_DIRECTIONS FOR THIS TASK_
Would you please copy the part of the material below that opens with the line containing "grey gift [384,462,438,516]" and closes with the line containing "orange watering can [839,540,909,631]"? Copy it exactly, and only it.
**** INFORMATION ****
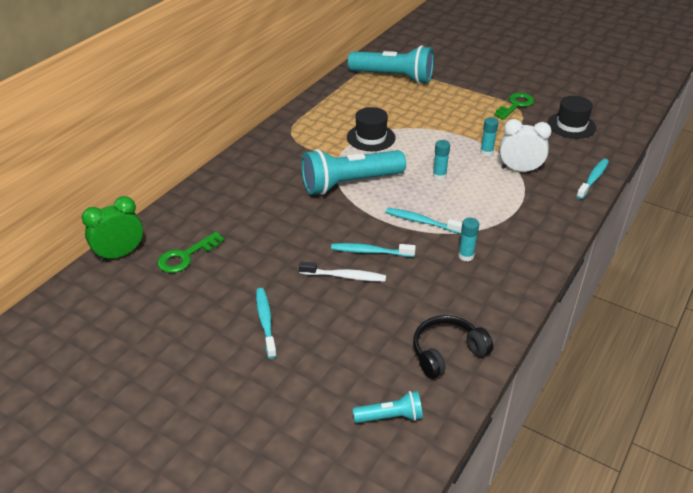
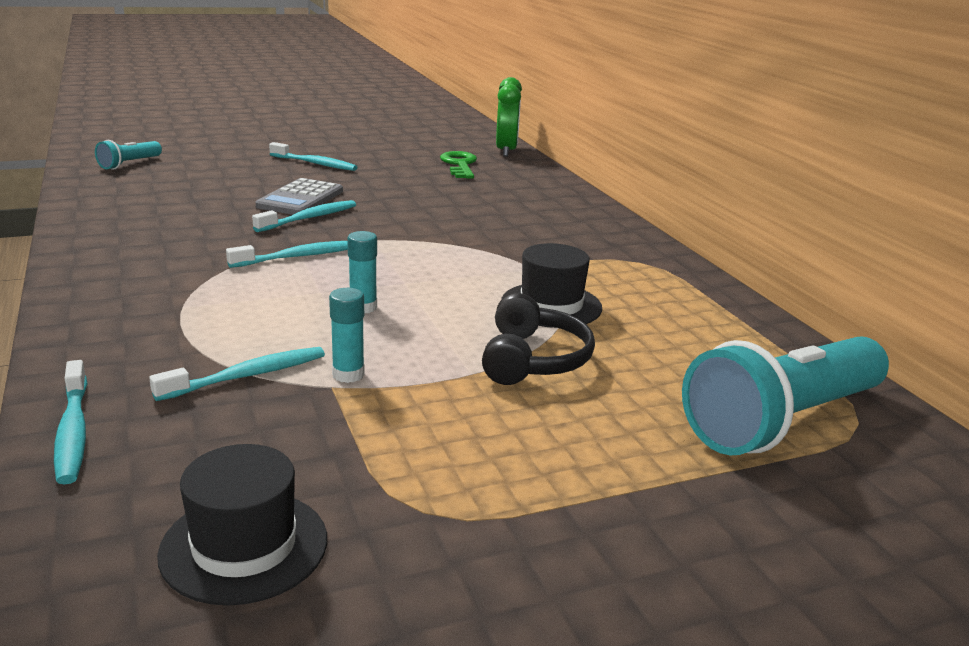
camera: 125 degrees right, 15 degrees down
white toothbrush [299,262,386,282] -> grey calculator [256,178,343,215]
turquoise flashlight [301,149,406,195] -> none
black headphones [413,315,493,379] -> black headphones moved to [482,293,595,385]
turquoise glue stick [458,217,479,262] -> none
green key [494,93,534,120] -> none
white clock [500,119,552,173] -> turquoise toothbrush [149,347,325,401]

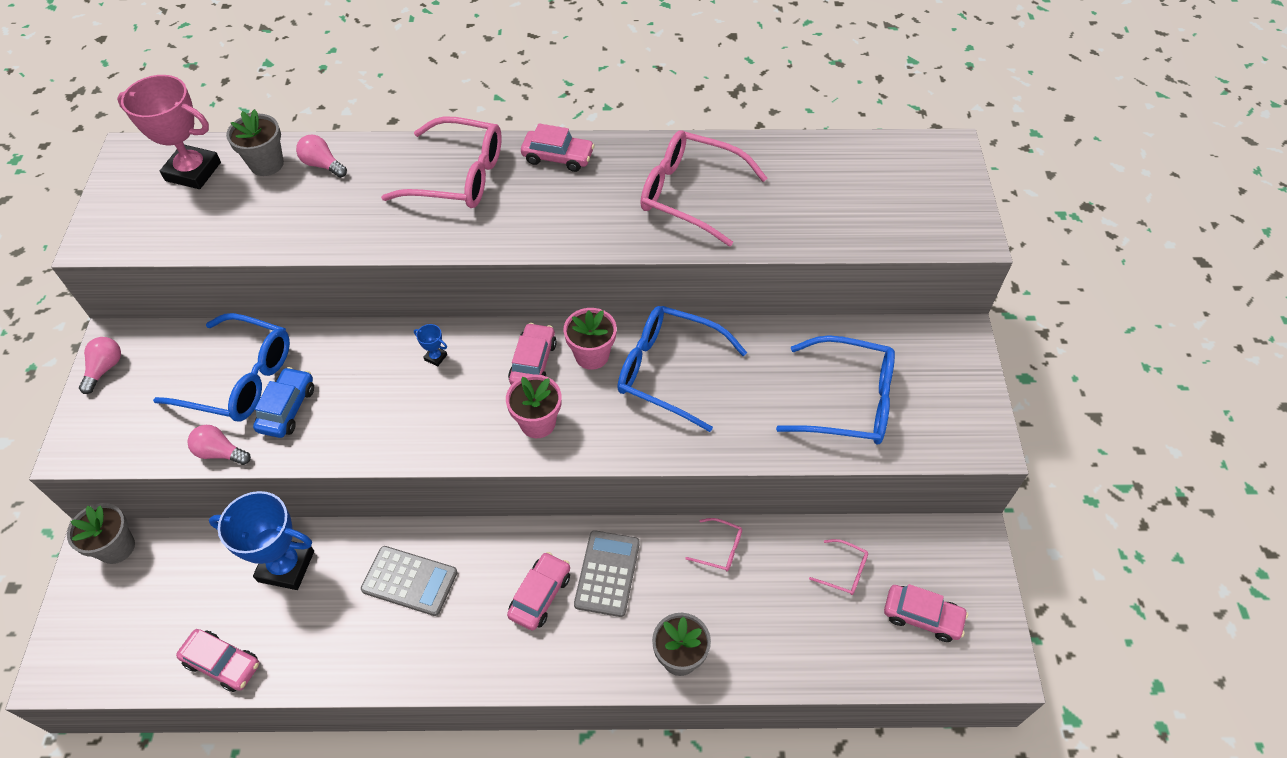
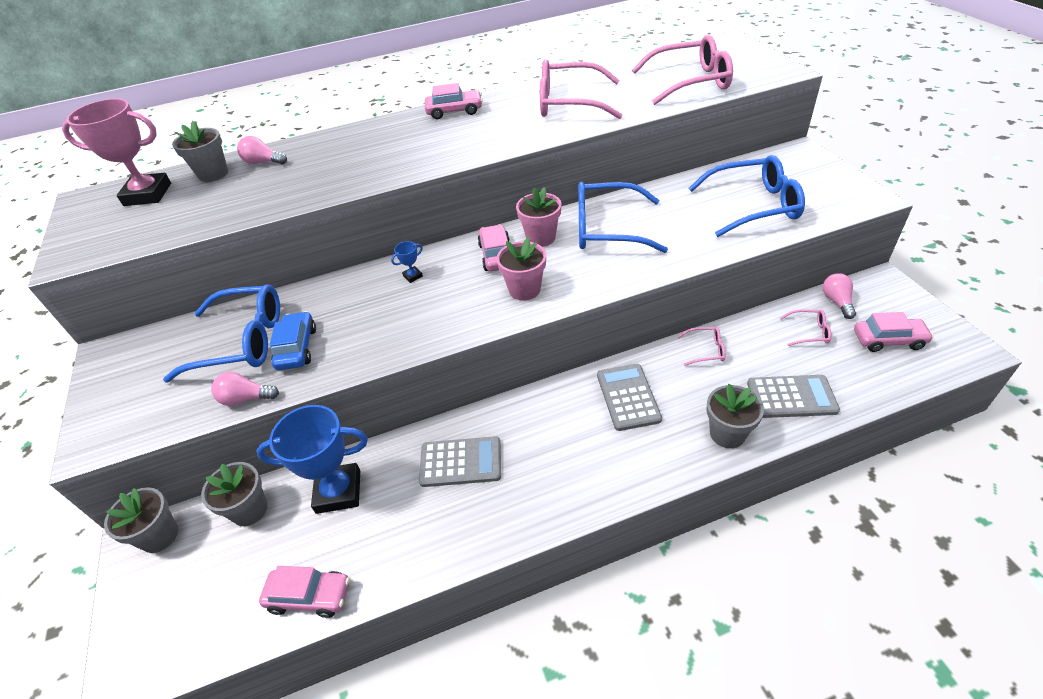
camera: 15 degrees left, 10 degrees down
pink light bulb [79,337,121,394] -> pink light bulb moved to [823,273,856,319]
pink glasses [381,116,502,208] -> pink glasses moved to [632,35,733,105]
blue trophy [414,324,447,366] -> blue trophy turned 45 degrees counterclockwise [391,241,423,283]
pink car [507,552,570,631] -> none
none -> grey flower pot [201,462,268,526]
none -> grey calculator [747,375,840,418]

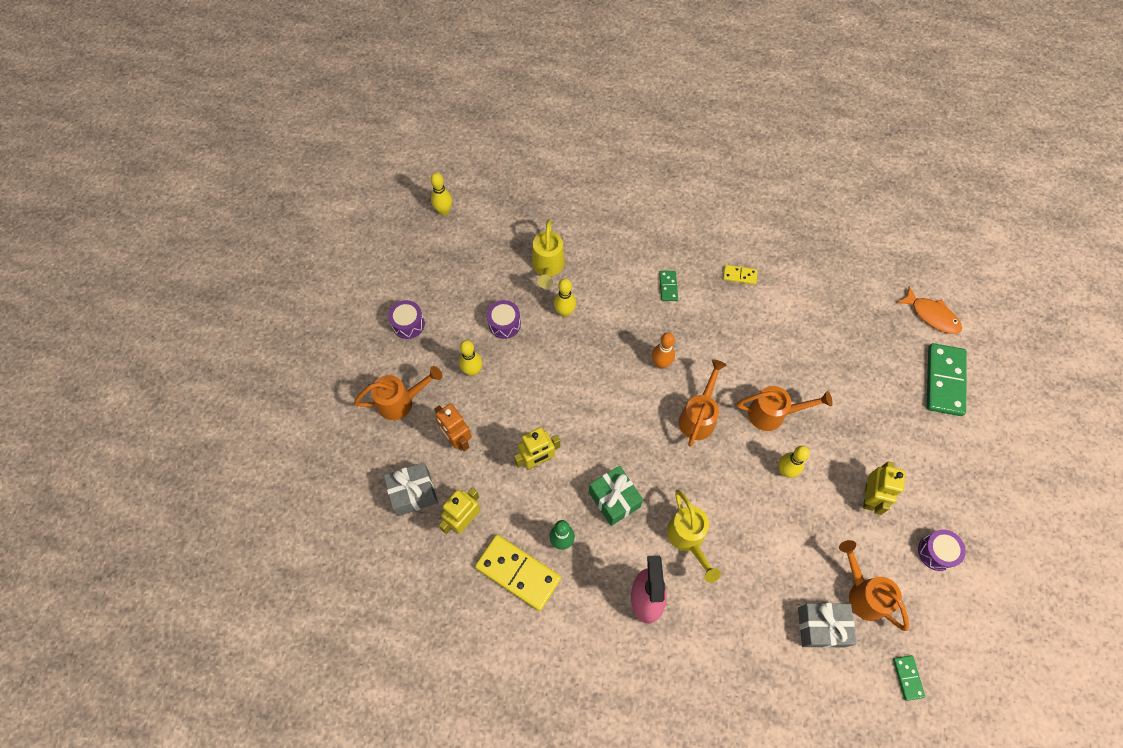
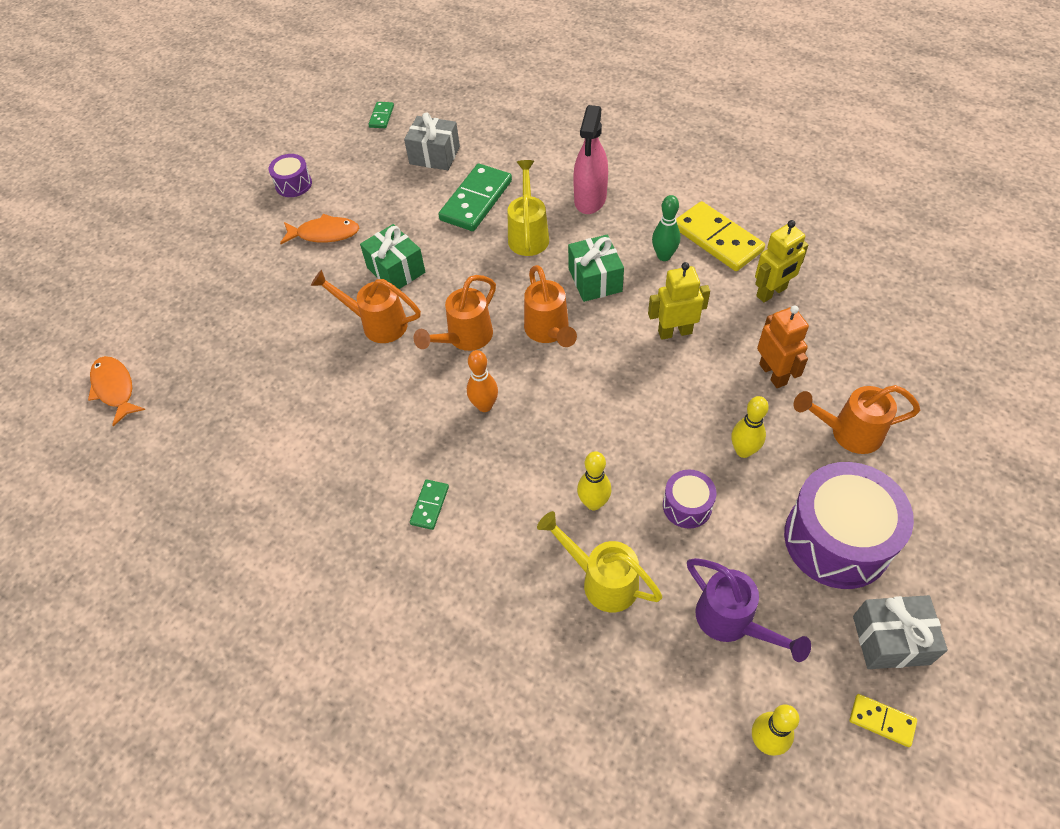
camera: 160 degrees left, 10 degrees down
grey gift [384,462,438,516] -> grey gift moved to [853,595,948,669]
purple drum [388,300,425,339] -> purple drum [784,462,914,589], size x2.05
yellow watering can [532,219,565,289] -> yellow watering can turned 75 degrees counterclockwise [537,511,662,612]
yellow domino [723,265,758,285] -> yellow domino moved to [850,694,917,747]
yellow bowling pin [778,446,810,478] -> green gift [360,224,425,289]
orange watering can [839,540,909,631] -> orange watering can moved to [524,265,577,347]
yellow robot [863,461,906,515] -> orange fish [280,214,359,244]
green domino [927,343,967,416] -> green domino moved to [438,164,512,231]
none -> purple watering can [687,558,811,662]

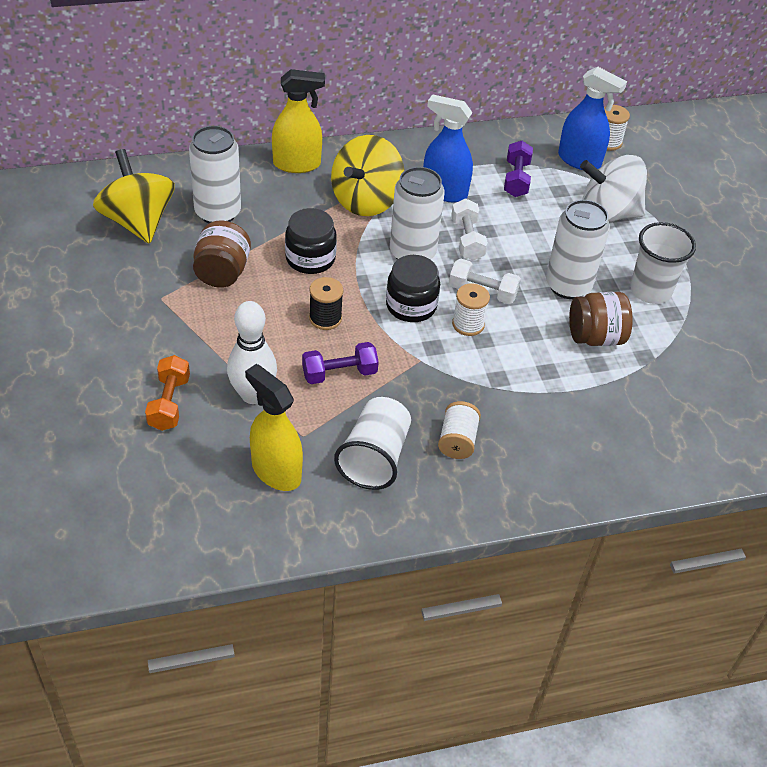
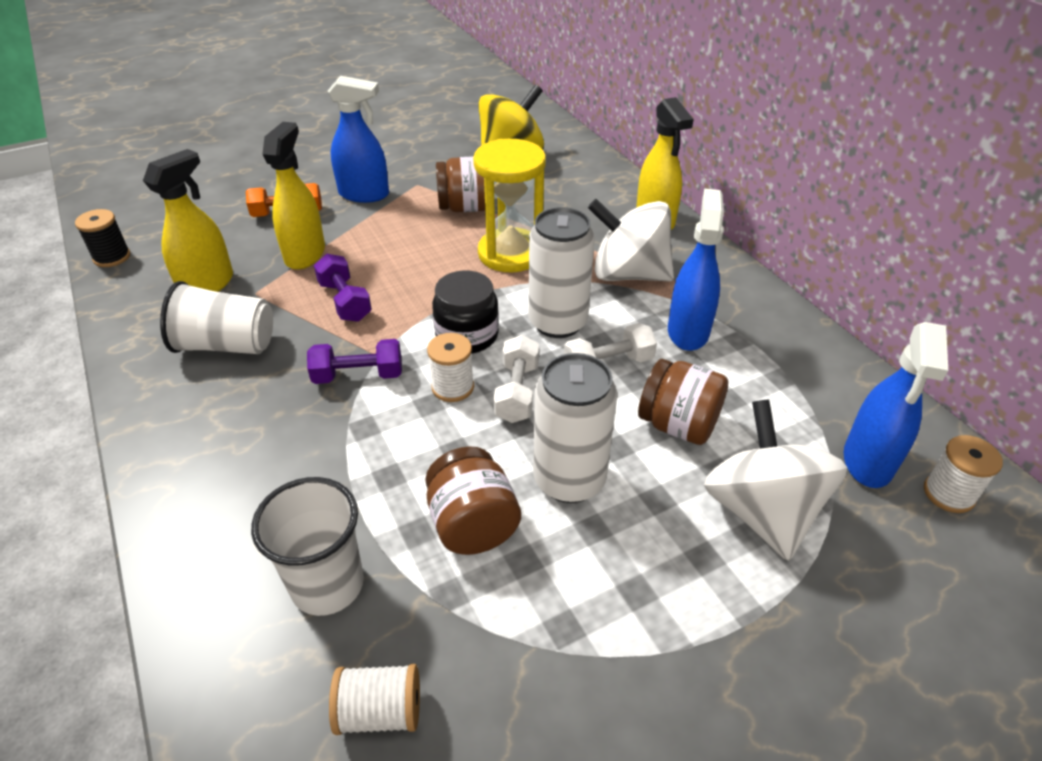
camera: 80 degrees right, 5 degrees down
white can [189,126,241,223] -> none
white bowling pin [227,301,277,404] -> yellow spray bottle [262,122,325,270]
black jar [285,208,337,274] -> yellow hourglass [473,139,546,272]
black spool [309,277,343,330] -> black spool moved to [75,209,130,267]
yellow spinning top [331,135,404,216] -> white spinning top [588,199,674,281]
white spool [438,401,481,459] -> white spool moved to [329,664,420,735]
purple dumbbell [504,141,533,197] -> purple dumbbell moved to [307,339,402,384]
white cup [630,222,696,304] -> white cup moved to [251,477,364,616]
none -> blue spray bottle [328,76,389,203]
none -> brown jar [638,359,728,445]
****
_SOLUTION_
grey gift [384,462,438,516] -> grey gift moved to [853,595,948,669]
purple drum [388,300,425,339] -> purple drum [784,462,914,589], size x2.05
yellow watering can [532,219,565,289] -> yellow watering can turned 75 degrees counterclockwise [537,511,662,612]
yellow domino [723,265,758,285] -> yellow domino moved to [850,694,917,747]
yellow bowling pin [778,446,810,478] -> green gift [360,224,425,289]
orange watering can [839,540,909,631] -> orange watering can moved to [524,265,577,347]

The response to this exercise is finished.